-- RECORDS SUPPLIED --

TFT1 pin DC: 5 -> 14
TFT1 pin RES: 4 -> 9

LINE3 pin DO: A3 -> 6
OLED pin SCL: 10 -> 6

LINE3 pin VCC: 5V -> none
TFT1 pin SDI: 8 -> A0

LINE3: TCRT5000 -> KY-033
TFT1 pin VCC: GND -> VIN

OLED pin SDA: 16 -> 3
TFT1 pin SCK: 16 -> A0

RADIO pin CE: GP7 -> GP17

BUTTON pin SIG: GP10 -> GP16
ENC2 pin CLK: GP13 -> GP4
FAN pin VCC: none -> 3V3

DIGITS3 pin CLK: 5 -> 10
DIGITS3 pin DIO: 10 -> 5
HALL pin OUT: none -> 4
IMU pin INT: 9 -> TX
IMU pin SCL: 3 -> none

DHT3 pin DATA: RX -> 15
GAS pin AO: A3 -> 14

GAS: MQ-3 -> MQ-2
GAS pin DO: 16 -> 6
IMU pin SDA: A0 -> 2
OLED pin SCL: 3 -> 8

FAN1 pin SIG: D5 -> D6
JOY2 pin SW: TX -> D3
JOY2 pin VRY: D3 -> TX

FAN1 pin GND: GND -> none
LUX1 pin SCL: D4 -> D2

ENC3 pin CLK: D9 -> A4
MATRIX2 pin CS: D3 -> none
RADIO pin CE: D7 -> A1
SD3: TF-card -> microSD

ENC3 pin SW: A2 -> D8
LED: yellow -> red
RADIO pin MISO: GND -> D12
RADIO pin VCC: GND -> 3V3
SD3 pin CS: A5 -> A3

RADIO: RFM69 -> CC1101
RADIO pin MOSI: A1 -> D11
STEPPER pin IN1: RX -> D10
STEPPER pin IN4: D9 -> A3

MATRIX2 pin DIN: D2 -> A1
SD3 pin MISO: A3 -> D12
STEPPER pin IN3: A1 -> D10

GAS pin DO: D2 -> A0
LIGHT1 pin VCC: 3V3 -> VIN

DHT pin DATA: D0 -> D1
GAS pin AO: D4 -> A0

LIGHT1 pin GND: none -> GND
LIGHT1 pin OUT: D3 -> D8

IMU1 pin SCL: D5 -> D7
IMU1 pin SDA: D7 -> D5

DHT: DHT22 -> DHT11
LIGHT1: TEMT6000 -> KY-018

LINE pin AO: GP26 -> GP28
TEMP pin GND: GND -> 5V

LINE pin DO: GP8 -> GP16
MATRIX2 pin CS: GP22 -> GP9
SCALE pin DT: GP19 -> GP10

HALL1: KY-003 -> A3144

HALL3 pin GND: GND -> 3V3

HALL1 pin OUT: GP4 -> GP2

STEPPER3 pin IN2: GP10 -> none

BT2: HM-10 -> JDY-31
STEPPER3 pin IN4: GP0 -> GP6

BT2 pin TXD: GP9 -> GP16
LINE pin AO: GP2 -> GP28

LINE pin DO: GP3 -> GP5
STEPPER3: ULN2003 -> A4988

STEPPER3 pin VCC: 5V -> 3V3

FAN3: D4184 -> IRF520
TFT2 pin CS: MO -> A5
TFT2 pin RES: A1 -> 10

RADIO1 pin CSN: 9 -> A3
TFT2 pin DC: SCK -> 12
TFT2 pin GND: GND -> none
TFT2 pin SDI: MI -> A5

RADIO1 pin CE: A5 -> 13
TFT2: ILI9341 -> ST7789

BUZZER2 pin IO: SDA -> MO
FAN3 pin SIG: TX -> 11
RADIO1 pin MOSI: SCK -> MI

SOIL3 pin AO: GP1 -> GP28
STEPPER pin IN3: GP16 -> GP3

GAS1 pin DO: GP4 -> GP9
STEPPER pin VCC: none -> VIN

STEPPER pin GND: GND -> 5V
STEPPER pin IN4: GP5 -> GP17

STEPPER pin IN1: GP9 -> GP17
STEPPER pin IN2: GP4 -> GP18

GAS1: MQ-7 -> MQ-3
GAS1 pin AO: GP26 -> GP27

-- EXERCISE PROMPT --
Within the listing above, the range opens at the line with "LINE3 pin VCC: 5V -> none" and closes at the line with "FAN1 pin SIG: D5 -> D6". Reproduce exactly the lines of that range, including both ends.

-- RESULT OF THE EXERCISE --
LINE3 pin VCC: 5V -> none
TFT1 pin SDI: 8 -> A0

LINE3: TCRT5000 -> KY-033
TFT1 pin VCC: GND -> VIN

OLED pin SDA: 16 -> 3
TFT1 pin SCK: 16 -> A0

RADIO pin CE: GP7 -> GP17

BUTTON pin SIG: GP10 -> GP16
ENC2 pin CLK: GP13 -> GP4
FAN pin VCC: none -> 3V3

DIGITS3 pin CLK: 5 -> 10
DIGITS3 pin DIO: 10 -> 5
HALL pin OUT: none -> 4
IMU pin INT: 9 -> TX
IMU pin SCL: 3 -> none

DHT3 pin DATA: RX -> 15
GAS pin AO: A3 -> 14

GAS: MQ-3 -> MQ-2
GAS pin DO: 16 -> 6
IMU pin SDA: A0 -> 2
OLED pin SCL: 3 -> 8

FAN1 pin SIG: D5 -> D6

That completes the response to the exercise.